Segment Open

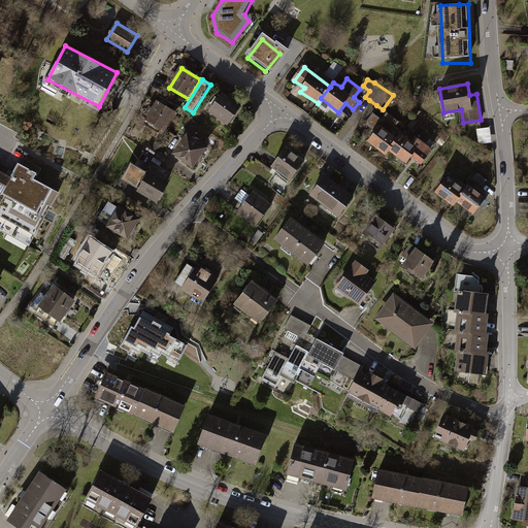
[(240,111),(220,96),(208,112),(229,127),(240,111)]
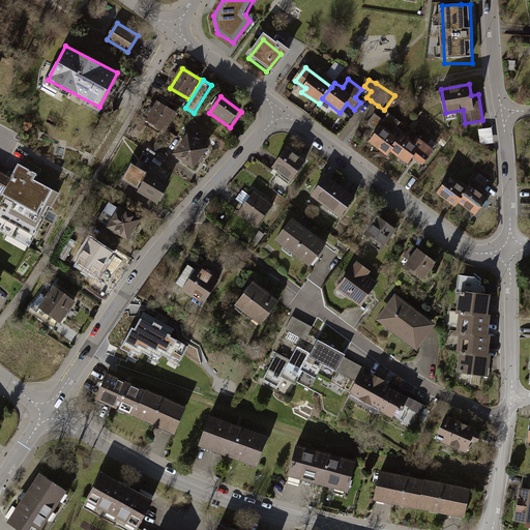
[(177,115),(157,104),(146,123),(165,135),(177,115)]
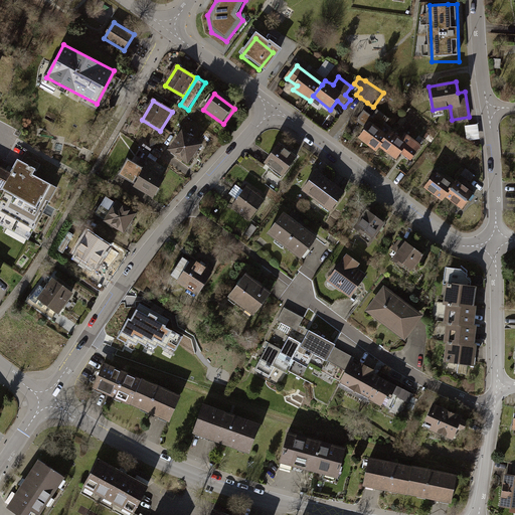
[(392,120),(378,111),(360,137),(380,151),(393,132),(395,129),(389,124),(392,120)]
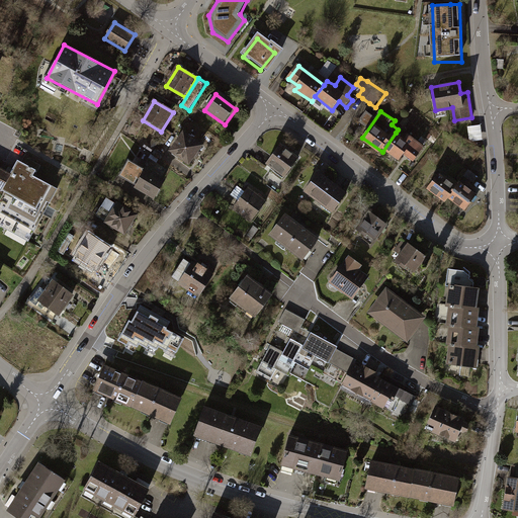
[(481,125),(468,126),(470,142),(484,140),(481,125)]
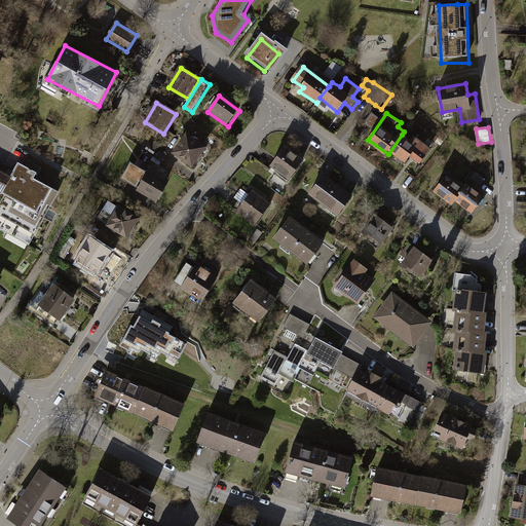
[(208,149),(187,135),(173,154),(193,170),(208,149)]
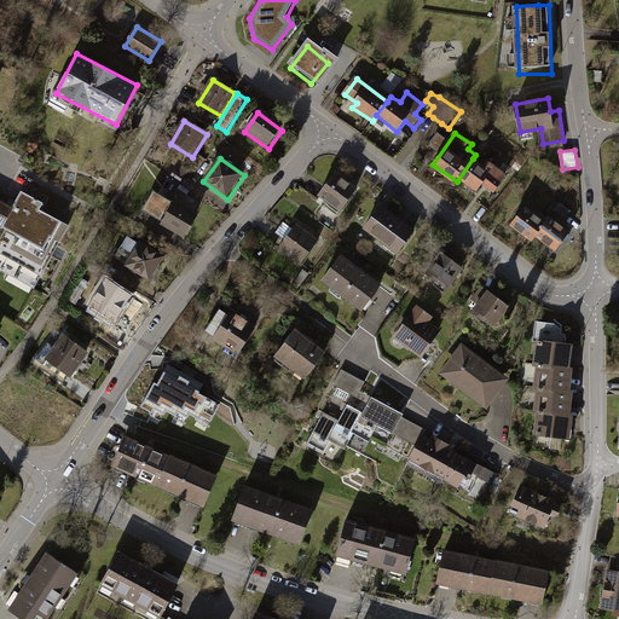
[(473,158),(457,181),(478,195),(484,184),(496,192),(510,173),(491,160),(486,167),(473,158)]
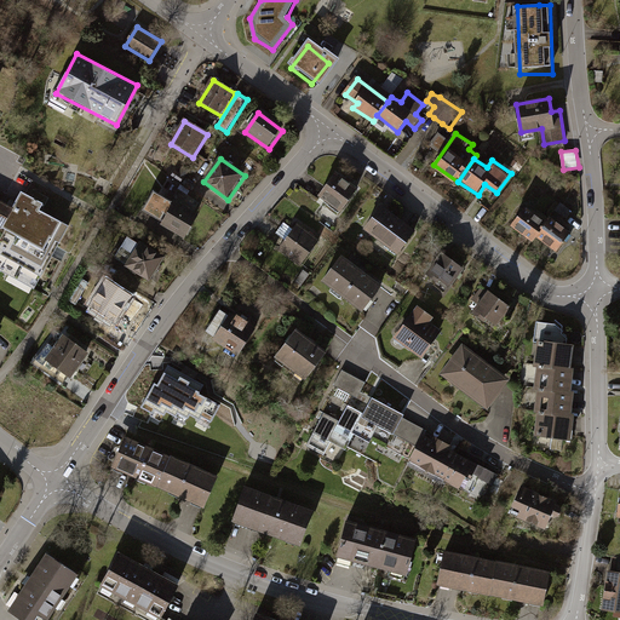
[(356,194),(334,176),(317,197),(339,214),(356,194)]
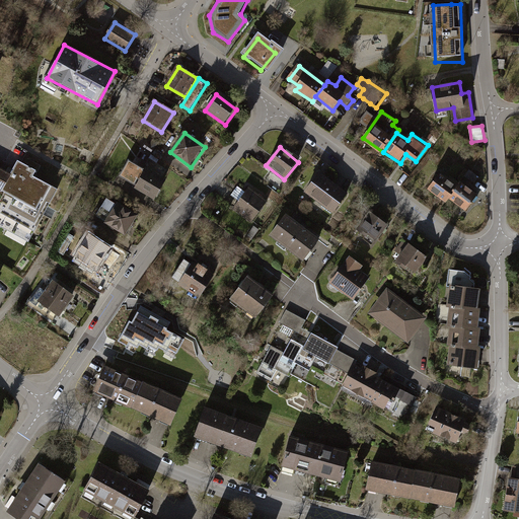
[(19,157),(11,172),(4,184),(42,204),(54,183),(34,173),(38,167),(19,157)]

Segment Closed
Segment Open

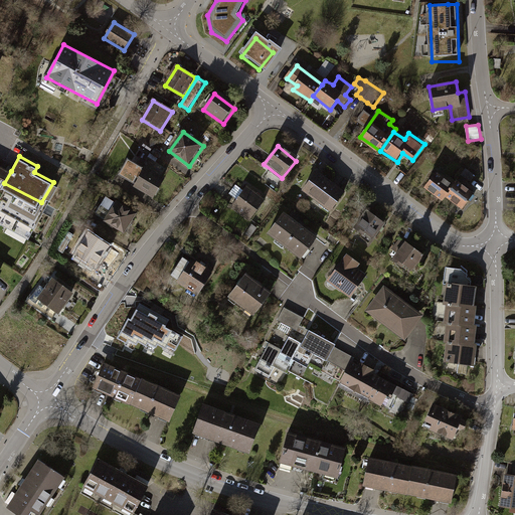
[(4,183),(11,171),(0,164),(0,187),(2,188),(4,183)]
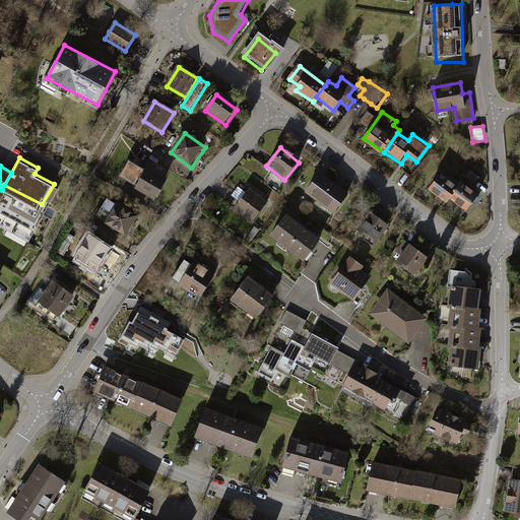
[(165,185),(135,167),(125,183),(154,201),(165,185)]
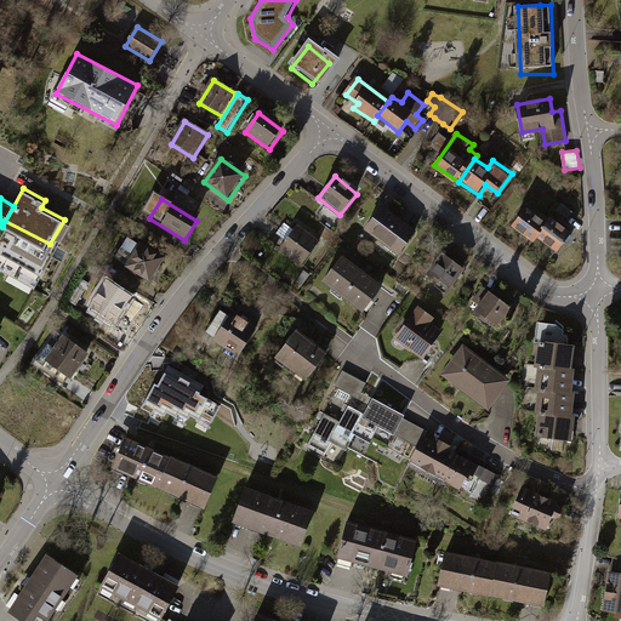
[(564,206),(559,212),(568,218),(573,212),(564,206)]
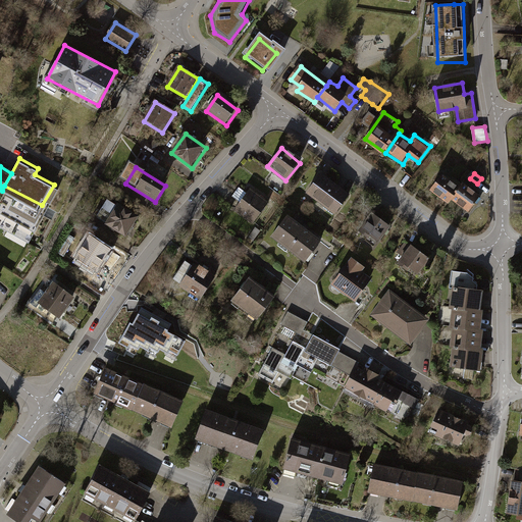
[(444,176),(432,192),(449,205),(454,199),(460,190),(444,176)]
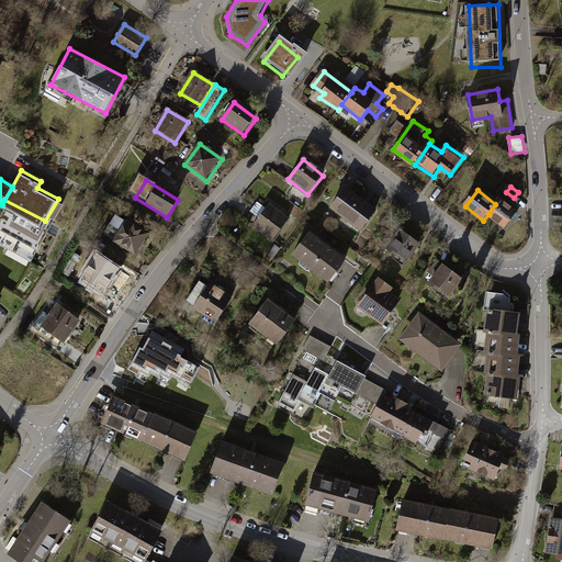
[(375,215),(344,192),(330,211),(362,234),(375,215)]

Segment Closed

- ABOUT THIS EXERCISE: Reproduce the listing above only between the lines holding "[(4,183),(11,171),(0,164),(0,187),(2,188),(4,183)]" and "[(375,215),(344,192),(330,211),(362,234),(375,215)]", inclusive. Every line must match exactly, and pictures are dropped.

- RESULT OF THIS EXERCISE:
[(4,183),(11,171),(0,164),(0,187),(2,188),(4,183)]
[(165,185),(135,167),(125,183),(154,201),(165,185)]
[(564,206),(559,212),(568,218),(573,212),(564,206)]
[(444,176),(432,192),(449,205),(454,199),(460,190),(444,176)]
[(375,215),(344,192),(330,211),(362,234),(375,215)]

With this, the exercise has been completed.